__Exercise directions__
Write out the material below again, unchanged.

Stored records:
——————
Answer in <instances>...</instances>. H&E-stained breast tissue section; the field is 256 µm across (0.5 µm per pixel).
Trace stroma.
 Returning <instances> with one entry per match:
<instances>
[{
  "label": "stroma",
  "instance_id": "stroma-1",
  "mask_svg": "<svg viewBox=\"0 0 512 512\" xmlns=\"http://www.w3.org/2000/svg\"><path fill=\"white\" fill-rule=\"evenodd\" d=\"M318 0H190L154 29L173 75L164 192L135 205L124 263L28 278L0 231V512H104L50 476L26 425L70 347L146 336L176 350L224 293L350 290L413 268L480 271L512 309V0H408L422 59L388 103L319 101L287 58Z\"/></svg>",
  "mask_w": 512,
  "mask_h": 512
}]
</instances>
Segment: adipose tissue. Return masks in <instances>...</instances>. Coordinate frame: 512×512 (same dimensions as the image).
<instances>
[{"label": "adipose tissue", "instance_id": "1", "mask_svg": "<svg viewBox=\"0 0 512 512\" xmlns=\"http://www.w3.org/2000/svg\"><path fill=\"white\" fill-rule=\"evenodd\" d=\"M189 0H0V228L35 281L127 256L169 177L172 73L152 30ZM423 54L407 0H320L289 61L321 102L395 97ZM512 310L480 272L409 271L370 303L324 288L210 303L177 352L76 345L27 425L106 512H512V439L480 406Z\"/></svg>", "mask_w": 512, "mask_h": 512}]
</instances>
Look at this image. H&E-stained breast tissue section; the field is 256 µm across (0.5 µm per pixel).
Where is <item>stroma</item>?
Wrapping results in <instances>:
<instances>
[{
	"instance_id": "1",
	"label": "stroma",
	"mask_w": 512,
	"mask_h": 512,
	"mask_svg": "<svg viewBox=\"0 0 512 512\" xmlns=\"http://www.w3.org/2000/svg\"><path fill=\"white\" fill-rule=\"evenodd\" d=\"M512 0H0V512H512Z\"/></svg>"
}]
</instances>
——————
__Reply to the exercise__
Answer in <instances>...</instances>. H&E-stained breast tissue section; the field is 256 µm across (0.5 µm per pixel).
Trace stroma.
 Returning <instances> with one entry per match:
<instances>
[{
  "label": "stroma",
  "instance_id": "stroma-1",
  "mask_svg": "<svg viewBox=\"0 0 512 512\" xmlns=\"http://www.w3.org/2000/svg\"><path fill=\"white\" fill-rule=\"evenodd\" d=\"M318 0H190L154 29L173 75L164 192L135 205L124 263L28 278L0 231V512H104L50 476L26 425L70 347L146 336L176 350L224 293L350 290L413 268L480 271L512 309V0H408L422 59L388 103L319 101L287 58Z\"/></svg>",
  "mask_w": 512,
  "mask_h": 512
}]
</instances>
Segment: adipose tissue. Return masks in <instances>...</instances>. Coordinate frame: 512×512 (same dimensions as the image).
<instances>
[{"label": "adipose tissue", "instance_id": "1", "mask_svg": "<svg viewBox=\"0 0 512 512\" xmlns=\"http://www.w3.org/2000/svg\"><path fill=\"white\" fill-rule=\"evenodd\" d=\"M189 0H0V228L35 281L127 256L169 177L172 73L152 30ZM423 54L407 0H320L289 61L321 102L395 97ZM512 310L480 272L409 271L370 303L324 288L210 303L177 352L76 345L27 425L106 512H512V439L480 406Z\"/></svg>", "mask_w": 512, "mask_h": 512}]
</instances>
Look at this image. H&E-stained breast tissue section; the field is 256 µm across (0.5 µm per pixel).
Where is <item>stroma</item>?
Wrapping results in <instances>:
<instances>
[{
	"instance_id": "1",
	"label": "stroma",
	"mask_w": 512,
	"mask_h": 512,
	"mask_svg": "<svg viewBox=\"0 0 512 512\" xmlns=\"http://www.w3.org/2000/svg\"><path fill=\"white\" fill-rule=\"evenodd\" d=\"M512 0H0V512H512Z\"/></svg>"
}]
</instances>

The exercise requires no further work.